→ Problem requirements:
When you copy the material below, keep every line exact and drop the pictures.

→ Available data:
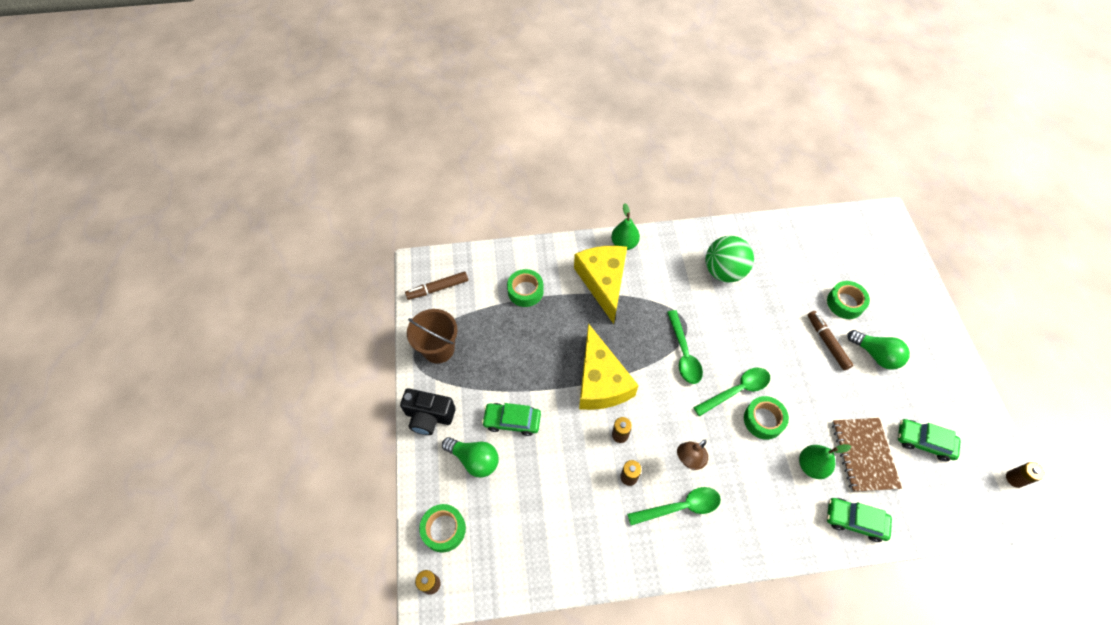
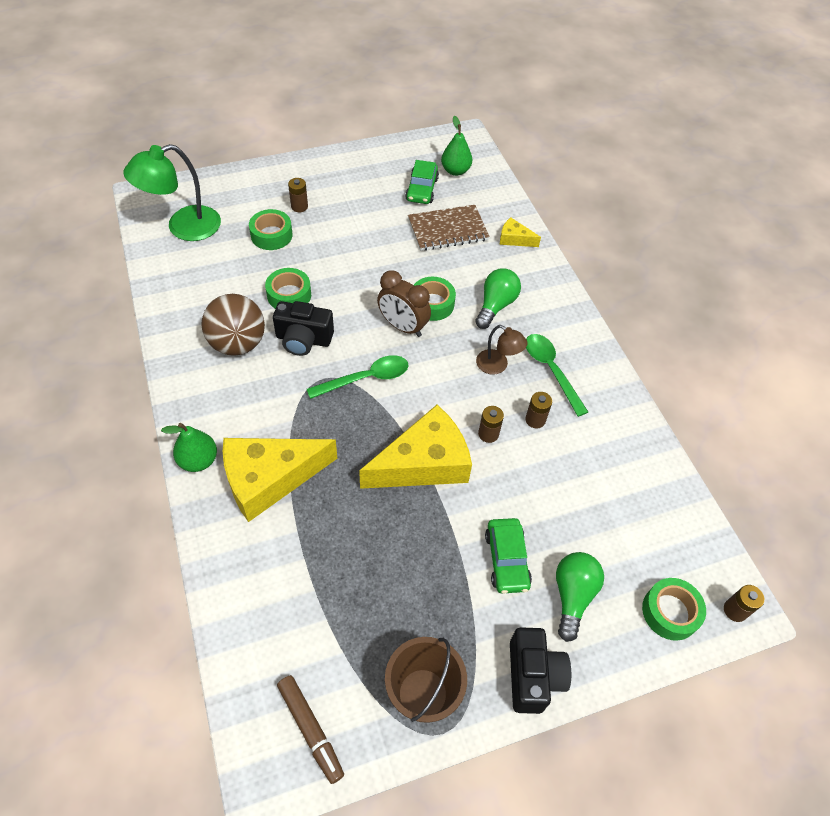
camera: 105 degrees left, 5 degrees down
(525, 291) = (298, 583): green tape -> green tape (289, 295)
(724, 271) = (238, 344): green ball -> brown ball
(726, 315) = (303, 339): none -> black camera
(737, 390) = (403, 327): green spoon -> brown clock
(811, 465) = (471, 267): green pear -> green pear (455, 171)
(827, 342) = (326, 251): brown marker -> none
(850, 242) = (183, 227): none -> green lamp
(854, 521) = (514, 239): green car -> yellow cheese
(876, 355) = (333, 215): green light bulb -> green light bulb (495, 305)
(1014, 479) = (440, 139): brown battery -> brown battery (299, 207)

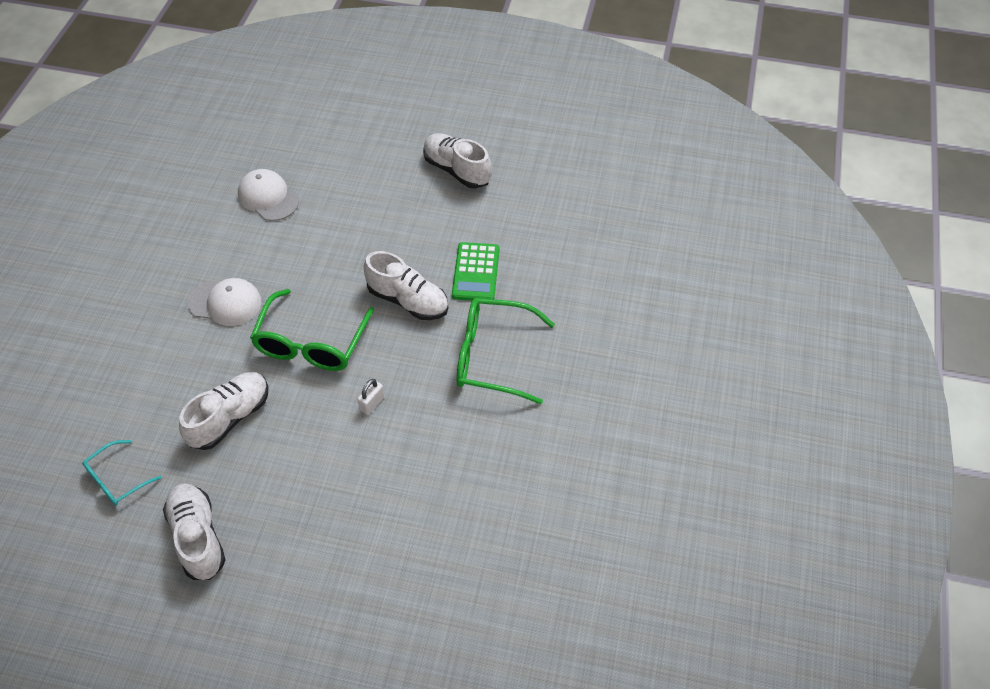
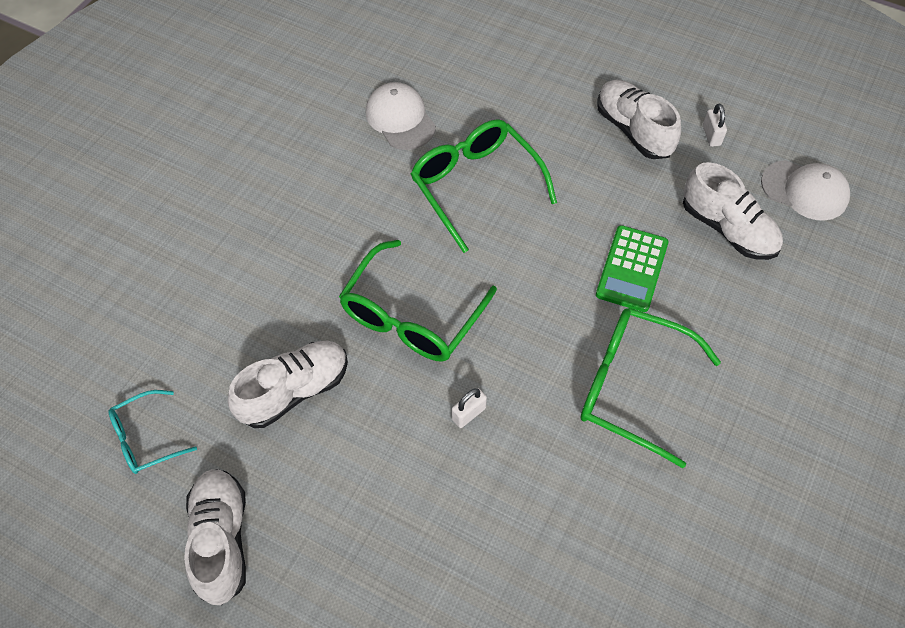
camera: 15 degrees right, 5 degrees up
(225, 303) = (321, 240): white cap -> white cap (805, 190)
(341, 236) = (476, 186): none -> green glasses
(408, 300) = (540, 287): white shoe -> white shoe (727, 229)
(517, 162) = (711, 135): none -> white padlock

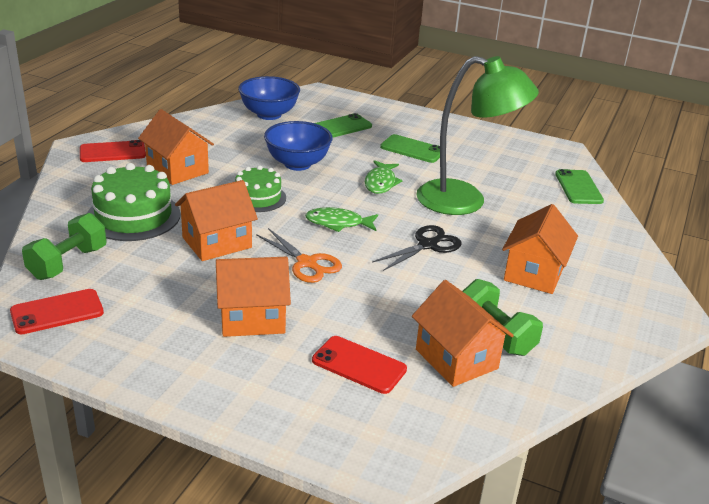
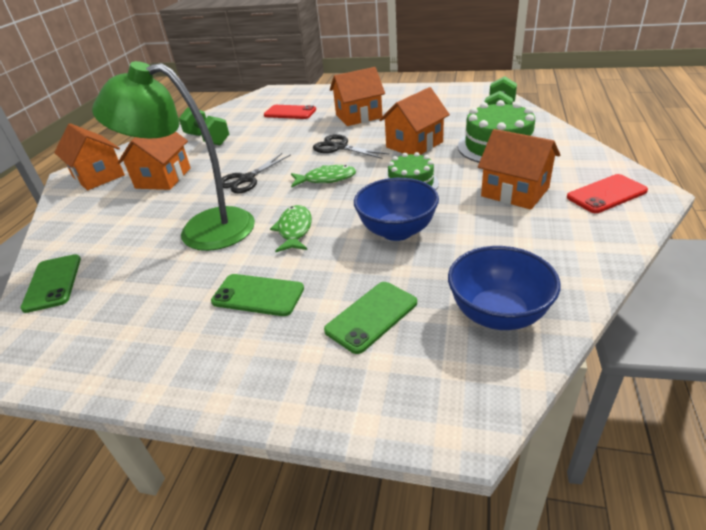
camera: 175 degrees right, 5 degrees up
(57, 312) = (470, 96): red phone -> none
(306, 263) = (339, 147): orange scissors -> black scissors
(456, 359) = (235, 125): orange house -> orange house (98, 176)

→ Reply:
camera: 105 degrees left, 5 degrees down
(525, 291) = (298, 583): green tape -> green tape (289, 295)
(724, 271) = (238, 344): green ball -> brown ball
(726, 315) = (303, 339): none -> black camera
(737, 390) = (403, 327): green spoon -> brown clock
(811, 465) = (471, 267): green pear -> green pear (455, 171)
(827, 342) = (326, 251): brown marker -> none
(850, 242) = (183, 227): none -> green lamp
(854, 521) = (514, 239): green car -> yellow cheese
(876, 355) = (333, 215): green light bulb -> green light bulb (495, 305)
(1014, 479) = (440, 139): brown battery -> brown battery (299, 207)

camera: 15 degrees right, 5 degrees up
(225, 303) = (321, 240): white cap -> white cap (805, 190)
(341, 236) = (476, 186): none -> green glasses
(408, 300) = (540, 287): white shoe -> white shoe (727, 229)
(517, 162) = (711, 135): none -> white padlock

camera: 175 degrees right, 5 degrees up
(57, 312) = (470, 96): red phone -> none
(306, 263) = (339, 147): orange scissors -> black scissors
(456, 359) = (235, 125): orange house -> orange house (98, 176)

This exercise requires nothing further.